Data extracts: Begin
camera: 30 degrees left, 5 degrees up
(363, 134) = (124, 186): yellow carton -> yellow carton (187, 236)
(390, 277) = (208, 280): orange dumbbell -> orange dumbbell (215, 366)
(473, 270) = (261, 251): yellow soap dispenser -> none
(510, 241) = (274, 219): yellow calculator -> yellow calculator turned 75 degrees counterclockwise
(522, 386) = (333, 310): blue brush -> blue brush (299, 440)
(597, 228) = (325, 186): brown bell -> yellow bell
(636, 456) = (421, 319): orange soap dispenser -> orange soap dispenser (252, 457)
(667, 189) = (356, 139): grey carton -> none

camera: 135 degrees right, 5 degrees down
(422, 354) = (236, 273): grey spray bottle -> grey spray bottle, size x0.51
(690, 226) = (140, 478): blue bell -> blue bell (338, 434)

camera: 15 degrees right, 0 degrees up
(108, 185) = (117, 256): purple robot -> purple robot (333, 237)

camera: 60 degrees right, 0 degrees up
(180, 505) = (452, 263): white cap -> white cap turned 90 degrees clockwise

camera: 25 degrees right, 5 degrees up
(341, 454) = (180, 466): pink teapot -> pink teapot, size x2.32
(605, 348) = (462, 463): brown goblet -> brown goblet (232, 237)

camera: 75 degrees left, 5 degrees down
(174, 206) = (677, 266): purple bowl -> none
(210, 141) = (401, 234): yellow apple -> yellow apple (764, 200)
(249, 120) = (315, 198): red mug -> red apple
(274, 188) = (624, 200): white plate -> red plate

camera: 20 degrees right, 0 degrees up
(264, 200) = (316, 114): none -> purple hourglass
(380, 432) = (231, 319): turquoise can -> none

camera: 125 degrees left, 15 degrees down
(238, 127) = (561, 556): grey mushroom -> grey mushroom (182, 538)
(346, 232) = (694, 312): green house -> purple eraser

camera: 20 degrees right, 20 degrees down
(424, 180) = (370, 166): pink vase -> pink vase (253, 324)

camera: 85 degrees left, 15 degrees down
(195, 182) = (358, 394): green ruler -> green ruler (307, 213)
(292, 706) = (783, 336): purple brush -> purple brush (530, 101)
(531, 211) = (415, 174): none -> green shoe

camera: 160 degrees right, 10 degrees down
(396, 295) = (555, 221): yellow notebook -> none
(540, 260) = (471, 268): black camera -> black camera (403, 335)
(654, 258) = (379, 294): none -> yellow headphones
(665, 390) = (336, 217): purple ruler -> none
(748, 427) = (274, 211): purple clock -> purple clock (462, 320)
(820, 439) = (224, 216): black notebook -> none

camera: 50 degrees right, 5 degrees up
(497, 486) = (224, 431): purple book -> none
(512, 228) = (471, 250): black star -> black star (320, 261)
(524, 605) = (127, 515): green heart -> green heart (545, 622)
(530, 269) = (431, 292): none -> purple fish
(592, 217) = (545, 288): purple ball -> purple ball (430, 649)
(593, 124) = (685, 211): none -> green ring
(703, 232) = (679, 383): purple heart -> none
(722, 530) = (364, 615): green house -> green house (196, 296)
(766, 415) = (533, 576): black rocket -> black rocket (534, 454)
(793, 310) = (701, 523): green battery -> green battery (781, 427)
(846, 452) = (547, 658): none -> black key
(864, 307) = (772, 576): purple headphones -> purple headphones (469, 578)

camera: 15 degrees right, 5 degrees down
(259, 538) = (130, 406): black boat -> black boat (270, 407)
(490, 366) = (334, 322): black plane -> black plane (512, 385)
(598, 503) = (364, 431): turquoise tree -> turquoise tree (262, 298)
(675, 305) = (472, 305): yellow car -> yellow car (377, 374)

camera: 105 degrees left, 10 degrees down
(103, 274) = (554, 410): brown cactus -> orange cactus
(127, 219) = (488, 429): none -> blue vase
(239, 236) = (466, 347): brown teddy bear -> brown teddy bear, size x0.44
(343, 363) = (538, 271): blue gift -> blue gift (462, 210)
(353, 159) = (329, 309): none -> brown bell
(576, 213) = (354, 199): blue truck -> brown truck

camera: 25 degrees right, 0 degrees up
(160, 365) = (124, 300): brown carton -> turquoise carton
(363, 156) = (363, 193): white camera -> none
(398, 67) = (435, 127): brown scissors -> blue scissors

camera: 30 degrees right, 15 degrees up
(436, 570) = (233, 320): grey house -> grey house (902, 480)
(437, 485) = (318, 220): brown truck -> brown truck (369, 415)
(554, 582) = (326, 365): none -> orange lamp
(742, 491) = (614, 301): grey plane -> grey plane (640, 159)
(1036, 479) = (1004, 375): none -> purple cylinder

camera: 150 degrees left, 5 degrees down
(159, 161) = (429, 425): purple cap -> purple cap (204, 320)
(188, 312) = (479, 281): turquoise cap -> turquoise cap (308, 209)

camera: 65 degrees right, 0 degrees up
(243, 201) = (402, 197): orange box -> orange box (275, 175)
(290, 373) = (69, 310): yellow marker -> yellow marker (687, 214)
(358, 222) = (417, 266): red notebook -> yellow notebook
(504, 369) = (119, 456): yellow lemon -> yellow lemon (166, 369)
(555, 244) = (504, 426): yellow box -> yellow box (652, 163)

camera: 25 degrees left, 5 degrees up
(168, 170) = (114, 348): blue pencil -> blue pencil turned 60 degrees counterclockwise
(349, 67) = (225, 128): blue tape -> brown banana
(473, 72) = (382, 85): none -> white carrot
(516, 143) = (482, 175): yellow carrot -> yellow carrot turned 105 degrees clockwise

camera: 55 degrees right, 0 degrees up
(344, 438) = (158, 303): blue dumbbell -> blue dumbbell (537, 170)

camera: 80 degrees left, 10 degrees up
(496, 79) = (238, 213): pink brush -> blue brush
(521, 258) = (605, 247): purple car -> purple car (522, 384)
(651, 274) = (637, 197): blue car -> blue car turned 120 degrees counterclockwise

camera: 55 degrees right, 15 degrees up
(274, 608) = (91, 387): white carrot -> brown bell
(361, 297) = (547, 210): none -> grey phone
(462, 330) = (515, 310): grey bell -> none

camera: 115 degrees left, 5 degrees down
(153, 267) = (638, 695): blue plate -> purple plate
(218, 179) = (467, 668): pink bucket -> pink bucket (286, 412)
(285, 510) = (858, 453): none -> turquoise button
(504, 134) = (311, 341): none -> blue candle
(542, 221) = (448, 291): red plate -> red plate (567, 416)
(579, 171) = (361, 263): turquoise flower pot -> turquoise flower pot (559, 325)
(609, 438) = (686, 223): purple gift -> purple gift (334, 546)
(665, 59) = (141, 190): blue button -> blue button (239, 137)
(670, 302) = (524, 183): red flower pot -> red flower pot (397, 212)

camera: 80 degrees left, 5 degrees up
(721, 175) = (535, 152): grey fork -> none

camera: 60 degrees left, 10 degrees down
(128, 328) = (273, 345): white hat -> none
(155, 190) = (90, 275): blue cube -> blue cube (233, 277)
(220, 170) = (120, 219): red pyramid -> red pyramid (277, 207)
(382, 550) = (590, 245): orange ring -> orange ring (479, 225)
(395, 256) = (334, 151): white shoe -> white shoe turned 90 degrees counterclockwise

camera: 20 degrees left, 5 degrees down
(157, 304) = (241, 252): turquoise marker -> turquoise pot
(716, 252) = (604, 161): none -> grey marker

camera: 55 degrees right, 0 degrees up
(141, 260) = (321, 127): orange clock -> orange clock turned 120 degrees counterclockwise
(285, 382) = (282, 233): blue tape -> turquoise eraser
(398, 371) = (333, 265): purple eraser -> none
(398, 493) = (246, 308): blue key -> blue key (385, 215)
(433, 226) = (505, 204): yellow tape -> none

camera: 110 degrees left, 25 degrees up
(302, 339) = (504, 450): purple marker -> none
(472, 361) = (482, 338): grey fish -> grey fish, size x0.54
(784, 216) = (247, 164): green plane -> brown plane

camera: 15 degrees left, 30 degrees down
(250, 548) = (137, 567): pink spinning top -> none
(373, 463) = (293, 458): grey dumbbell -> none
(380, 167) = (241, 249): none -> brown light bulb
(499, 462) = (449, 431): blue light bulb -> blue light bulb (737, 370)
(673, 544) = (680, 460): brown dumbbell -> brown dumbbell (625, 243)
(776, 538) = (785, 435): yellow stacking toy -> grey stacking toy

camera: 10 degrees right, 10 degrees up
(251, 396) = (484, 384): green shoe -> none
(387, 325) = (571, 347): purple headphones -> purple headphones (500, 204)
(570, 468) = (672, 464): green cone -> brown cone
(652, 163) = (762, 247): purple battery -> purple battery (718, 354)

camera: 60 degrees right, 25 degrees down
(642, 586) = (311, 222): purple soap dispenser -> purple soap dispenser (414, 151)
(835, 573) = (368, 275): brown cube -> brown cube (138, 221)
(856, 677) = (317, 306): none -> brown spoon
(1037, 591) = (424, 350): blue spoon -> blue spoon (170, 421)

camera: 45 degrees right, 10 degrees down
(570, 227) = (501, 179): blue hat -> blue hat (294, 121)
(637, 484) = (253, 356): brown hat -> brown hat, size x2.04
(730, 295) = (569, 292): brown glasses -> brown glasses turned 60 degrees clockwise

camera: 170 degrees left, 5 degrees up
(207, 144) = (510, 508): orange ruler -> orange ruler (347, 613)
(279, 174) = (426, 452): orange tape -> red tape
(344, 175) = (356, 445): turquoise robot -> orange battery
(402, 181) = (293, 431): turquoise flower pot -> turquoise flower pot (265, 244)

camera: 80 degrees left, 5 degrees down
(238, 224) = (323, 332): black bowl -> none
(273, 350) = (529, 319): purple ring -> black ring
Data extracts: End
Could you repeat exactly the lines above from the line with "(127, 219) = (488, 429): none -> blue vase" up to and including the line with "(436, 570) = (233, 320): grey", and only those?

| Task output |
(127, 219) = (488, 429): none -> blue vase
(239, 236) = (466, 347): brown teddy bear -> brown teddy bear, size x0.44
(343, 363) = (538, 271): blue gift -> blue gift (462, 210)
(353, 159) = (329, 309): none -> brown bell
(576, 213) = (354, 199): blue truck -> brown truck

camera: 25 degrees right, 0 degrees up
(160, 365) = (124, 300): brown carton -> turquoise carton
(363, 156) = (363, 193): white camera -> none
(398, 67) = (435, 127): brown scissors -> blue scissors

camera: 30 degrees right, 15 degrees up
(436, 570) = (233, 320): grey house -> grey house (902, 480)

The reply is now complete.